### Direction
Show each line of the records below that contains the word "provided", copying every such line in full.

### Records supplied
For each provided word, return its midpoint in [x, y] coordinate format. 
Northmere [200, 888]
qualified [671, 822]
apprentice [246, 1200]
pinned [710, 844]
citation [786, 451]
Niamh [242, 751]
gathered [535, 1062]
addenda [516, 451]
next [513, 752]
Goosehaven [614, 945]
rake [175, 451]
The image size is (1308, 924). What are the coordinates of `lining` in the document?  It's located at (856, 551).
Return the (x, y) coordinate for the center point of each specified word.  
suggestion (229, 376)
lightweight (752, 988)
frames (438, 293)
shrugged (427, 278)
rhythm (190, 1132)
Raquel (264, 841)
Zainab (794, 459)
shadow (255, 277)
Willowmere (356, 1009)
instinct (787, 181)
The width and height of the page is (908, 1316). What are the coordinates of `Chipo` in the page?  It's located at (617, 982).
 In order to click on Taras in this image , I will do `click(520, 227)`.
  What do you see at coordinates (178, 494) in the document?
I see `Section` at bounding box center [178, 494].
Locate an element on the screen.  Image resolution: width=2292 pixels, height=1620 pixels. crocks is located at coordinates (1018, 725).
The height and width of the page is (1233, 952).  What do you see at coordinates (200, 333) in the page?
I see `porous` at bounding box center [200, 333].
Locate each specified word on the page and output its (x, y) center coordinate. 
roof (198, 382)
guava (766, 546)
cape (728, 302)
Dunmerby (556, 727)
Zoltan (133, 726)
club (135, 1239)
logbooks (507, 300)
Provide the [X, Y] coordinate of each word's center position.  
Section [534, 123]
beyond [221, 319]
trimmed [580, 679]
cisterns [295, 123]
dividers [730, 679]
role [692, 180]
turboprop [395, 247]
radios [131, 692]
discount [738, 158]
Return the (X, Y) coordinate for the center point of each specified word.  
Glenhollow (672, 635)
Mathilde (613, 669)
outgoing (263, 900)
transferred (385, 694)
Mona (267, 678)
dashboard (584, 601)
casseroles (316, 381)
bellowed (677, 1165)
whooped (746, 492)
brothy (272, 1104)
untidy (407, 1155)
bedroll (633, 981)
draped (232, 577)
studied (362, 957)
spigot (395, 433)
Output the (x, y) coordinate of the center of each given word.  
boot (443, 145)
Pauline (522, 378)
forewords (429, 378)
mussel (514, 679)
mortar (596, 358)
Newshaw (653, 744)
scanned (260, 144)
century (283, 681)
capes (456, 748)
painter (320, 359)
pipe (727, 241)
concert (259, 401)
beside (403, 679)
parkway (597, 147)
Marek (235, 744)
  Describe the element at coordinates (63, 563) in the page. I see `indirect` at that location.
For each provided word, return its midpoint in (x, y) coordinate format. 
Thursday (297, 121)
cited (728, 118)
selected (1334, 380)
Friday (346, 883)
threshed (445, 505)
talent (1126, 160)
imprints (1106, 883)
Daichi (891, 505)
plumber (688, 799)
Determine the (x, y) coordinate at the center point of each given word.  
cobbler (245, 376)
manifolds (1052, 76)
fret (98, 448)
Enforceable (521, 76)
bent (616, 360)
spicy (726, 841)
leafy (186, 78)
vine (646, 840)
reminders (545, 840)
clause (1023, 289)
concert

### The output
For each provided word, return its midpoint in [x, y] coordinate format. 
For each provided word, return its midpoint in (x, y) coordinate format. 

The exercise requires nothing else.